Exercise brief | Only one stretch of the data below is needed. Output the lines from the one with "396, 119> x1.60" up to and including the one with "219, 245, 263>", exactly as they stand.

(Stored items from a collection)
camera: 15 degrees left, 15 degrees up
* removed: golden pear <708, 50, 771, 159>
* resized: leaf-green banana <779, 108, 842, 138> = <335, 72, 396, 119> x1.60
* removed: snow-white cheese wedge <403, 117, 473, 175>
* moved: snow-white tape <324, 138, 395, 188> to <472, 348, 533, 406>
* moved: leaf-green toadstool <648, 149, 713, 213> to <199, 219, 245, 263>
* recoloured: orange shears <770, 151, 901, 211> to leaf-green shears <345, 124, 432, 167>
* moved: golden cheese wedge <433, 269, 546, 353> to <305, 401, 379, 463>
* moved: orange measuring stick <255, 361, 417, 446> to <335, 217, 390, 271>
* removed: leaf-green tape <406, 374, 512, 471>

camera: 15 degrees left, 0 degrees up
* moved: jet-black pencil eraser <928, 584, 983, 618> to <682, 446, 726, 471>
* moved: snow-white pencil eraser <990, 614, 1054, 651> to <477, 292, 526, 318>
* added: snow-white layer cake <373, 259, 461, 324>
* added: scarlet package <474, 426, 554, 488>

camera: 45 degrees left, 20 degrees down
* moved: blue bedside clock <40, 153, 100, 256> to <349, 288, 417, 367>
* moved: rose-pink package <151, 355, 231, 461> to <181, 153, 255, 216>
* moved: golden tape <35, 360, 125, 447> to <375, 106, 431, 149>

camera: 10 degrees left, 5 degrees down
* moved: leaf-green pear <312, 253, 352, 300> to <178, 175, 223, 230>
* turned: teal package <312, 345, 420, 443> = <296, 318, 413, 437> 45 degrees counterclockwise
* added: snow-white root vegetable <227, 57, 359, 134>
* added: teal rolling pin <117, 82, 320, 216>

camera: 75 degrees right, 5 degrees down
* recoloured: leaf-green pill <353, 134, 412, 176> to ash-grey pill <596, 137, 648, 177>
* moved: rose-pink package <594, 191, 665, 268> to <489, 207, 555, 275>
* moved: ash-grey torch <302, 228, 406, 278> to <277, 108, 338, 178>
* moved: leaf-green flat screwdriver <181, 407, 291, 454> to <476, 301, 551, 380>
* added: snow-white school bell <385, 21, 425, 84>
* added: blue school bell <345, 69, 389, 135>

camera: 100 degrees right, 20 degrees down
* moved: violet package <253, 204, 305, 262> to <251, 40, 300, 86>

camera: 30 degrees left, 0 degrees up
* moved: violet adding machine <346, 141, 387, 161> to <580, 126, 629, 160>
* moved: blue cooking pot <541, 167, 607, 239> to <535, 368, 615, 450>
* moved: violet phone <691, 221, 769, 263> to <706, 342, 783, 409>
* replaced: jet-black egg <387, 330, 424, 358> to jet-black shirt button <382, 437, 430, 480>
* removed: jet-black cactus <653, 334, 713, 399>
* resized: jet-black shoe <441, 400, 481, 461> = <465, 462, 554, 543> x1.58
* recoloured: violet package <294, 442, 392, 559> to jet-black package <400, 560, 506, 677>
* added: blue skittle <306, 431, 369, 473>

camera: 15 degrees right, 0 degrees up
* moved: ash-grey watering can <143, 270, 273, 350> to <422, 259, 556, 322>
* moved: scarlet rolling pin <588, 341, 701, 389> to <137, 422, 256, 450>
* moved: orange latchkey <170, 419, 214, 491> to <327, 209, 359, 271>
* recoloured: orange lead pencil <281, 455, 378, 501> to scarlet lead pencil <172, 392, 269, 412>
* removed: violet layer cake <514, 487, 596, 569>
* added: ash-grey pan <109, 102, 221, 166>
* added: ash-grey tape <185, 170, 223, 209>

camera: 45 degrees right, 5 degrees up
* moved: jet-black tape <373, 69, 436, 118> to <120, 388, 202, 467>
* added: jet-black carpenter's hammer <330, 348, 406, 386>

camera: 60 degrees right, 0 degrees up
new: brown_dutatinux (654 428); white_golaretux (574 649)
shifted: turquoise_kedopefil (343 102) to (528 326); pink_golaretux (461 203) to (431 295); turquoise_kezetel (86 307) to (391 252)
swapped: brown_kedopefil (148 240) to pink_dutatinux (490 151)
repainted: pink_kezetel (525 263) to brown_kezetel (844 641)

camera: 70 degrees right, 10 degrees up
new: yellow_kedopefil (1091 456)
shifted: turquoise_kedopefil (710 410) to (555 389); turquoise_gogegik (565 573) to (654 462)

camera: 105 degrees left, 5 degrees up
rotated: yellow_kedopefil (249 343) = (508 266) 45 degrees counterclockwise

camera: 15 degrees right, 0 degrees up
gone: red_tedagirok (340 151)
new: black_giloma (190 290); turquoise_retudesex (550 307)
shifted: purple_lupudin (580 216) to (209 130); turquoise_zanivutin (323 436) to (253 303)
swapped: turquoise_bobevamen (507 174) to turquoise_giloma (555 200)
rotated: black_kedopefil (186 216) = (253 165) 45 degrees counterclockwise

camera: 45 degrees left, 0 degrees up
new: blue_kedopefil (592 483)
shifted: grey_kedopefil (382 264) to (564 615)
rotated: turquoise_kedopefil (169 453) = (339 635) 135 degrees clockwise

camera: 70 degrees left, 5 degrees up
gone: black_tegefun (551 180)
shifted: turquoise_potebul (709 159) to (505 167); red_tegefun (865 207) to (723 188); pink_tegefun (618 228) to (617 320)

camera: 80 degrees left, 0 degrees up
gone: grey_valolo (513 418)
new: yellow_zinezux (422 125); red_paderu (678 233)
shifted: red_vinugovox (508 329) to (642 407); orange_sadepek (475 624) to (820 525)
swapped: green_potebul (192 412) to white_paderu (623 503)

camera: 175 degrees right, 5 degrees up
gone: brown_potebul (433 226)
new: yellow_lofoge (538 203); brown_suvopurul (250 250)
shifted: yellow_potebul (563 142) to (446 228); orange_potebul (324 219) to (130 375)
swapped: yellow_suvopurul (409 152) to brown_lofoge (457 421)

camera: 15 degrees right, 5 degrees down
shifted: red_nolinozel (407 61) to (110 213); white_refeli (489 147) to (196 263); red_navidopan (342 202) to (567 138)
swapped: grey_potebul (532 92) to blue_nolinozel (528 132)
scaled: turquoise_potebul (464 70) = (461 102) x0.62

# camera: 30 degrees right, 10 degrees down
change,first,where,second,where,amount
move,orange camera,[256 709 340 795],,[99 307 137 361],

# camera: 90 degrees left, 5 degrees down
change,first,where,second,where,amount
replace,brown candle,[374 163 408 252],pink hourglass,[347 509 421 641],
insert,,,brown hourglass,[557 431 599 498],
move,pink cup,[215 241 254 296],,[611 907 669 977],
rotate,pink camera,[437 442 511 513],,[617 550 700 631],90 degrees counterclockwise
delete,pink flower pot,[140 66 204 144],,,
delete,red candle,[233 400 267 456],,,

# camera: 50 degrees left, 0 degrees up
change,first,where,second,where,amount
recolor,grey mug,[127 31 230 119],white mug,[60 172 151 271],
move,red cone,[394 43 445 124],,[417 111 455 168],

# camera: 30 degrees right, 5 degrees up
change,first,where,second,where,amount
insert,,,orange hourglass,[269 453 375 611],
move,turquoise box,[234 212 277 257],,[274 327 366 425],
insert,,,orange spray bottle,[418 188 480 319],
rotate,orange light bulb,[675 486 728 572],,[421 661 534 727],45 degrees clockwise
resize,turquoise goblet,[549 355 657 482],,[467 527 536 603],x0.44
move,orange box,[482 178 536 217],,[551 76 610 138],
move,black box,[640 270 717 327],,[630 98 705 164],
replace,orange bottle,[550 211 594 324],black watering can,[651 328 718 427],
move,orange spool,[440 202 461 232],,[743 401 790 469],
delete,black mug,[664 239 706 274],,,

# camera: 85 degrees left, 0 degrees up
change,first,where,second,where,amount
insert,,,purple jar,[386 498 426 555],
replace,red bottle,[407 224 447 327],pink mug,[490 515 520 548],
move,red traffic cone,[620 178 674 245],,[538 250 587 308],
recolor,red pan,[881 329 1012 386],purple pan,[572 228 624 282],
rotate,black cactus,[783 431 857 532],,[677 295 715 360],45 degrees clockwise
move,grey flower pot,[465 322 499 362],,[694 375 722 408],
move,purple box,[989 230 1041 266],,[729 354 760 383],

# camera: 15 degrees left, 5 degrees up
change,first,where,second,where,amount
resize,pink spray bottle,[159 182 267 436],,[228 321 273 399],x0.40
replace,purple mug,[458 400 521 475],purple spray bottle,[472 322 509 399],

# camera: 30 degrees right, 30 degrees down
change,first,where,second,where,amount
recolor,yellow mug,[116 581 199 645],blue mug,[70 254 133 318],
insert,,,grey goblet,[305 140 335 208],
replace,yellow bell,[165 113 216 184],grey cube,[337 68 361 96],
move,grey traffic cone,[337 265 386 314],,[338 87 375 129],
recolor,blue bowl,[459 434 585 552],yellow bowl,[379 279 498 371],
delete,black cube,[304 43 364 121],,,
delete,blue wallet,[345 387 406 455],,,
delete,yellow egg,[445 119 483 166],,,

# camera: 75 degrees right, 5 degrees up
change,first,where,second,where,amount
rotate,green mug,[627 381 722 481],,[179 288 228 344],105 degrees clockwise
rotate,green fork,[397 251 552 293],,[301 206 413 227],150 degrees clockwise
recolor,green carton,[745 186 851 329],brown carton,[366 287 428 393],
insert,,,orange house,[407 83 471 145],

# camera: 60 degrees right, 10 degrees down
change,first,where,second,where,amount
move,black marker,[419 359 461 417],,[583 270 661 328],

Exercise response |
* resized: leaf-green banana <779, 108, 842, 138> = <335, 72, 396, 119> x1.60
* removed: snow-white cheese wedge <403, 117, 473, 175>
* moved: snow-white tape <324, 138, 395, 188> to <472, 348, 533, 406>
* moved: leaf-green toadstool <648, 149, 713, 213> to <199, 219, 245, 263>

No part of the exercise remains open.